**What the task requires:**
Transcribe each record below character for character.

START Records

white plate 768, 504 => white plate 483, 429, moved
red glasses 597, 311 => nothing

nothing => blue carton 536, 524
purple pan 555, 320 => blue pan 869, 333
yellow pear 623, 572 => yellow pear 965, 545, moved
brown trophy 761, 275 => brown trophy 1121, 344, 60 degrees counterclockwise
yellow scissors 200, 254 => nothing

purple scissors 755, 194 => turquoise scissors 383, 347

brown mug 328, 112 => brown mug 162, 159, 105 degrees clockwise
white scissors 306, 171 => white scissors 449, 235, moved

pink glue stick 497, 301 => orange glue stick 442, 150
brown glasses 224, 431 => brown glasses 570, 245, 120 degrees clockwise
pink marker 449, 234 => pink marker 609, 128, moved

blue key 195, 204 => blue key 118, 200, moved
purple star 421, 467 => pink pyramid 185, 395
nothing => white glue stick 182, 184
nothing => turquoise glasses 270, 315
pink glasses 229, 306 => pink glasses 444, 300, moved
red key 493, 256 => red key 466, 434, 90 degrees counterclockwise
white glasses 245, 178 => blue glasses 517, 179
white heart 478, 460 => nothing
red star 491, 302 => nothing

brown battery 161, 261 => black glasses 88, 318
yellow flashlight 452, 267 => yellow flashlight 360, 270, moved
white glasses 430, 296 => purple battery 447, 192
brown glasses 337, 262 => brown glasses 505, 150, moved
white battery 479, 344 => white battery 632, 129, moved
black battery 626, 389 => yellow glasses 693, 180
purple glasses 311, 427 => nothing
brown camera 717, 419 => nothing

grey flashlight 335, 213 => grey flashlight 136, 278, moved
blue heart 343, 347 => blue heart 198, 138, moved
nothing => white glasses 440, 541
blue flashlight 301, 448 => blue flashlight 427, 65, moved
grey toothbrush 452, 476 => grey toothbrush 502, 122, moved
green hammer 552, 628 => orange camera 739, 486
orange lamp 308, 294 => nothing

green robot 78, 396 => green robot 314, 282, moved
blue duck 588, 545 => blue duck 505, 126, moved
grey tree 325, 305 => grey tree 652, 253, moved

END Records

**Answer to this task:**
white plate 768, 504 => white plate 483, 429, moved
red glasses 597, 311 => nothing

nothing => blue carton 536, 524
purple pan 555, 320 => blue pan 869, 333
yellow pear 623, 572 => yellow pear 965, 545, moved
brown trophy 761, 275 => brown trophy 1121, 344, 60 degrees counterclockwise
yellow scissors 200, 254 => nothing

purple scissors 755, 194 => turquoise scissors 383, 347

brown mug 328, 112 => brown mug 162, 159, 105 degrees clockwise
white scissors 306, 171 => white scissors 449, 235, moved

pink glue stick 497, 301 => orange glue stick 442, 150
brown glasses 224, 431 => brown glasses 570, 245, 120 degrees clockwise
pink marker 449, 234 => pink marker 609, 128, moved

blue key 195, 204 => blue key 118, 200, moved
purple star 421, 467 => pink pyramid 185, 395
nothing => white glue stick 182, 184
nothing => turquoise glasses 270, 315
pink glasses 229, 306 => pink glasses 444, 300, moved
red key 493, 256 => red key 466, 434, 90 degrees counterclockwise
white glasses 245, 178 => blue glasses 517, 179
white heart 478, 460 => nothing
red star 491, 302 => nothing

brown battery 161, 261 => black glasses 88, 318
yellow flashlight 452, 267 => yellow flashlight 360, 270, moved
white glasses 430, 296 => purple battery 447, 192
brown glasses 337, 262 => brown glasses 505, 150, moved
white battery 479, 344 => white battery 632, 129, moved
black battery 626, 389 => yellow glasses 693, 180
purple glasses 311, 427 => nothing
brown camera 717, 419 => nothing

grey flashlight 335, 213 => grey flashlight 136, 278, moved
blue heart 343, 347 => blue heart 198, 138, moved
nothing => white glasses 440, 541
blue flashlight 301, 448 => blue flashlight 427, 65, moved
grey toothbrush 452, 476 => grey toothbrush 502, 122, moved
green hammer 552, 628 => orange camera 739, 486
orange lamp 308, 294 => nothing

green robot 78, 396 => green robot 314, 282, moved
blue duck 588, 545 => blue duck 505, 126, moved
grey tree 325, 305 => grey tree 652, 253, moved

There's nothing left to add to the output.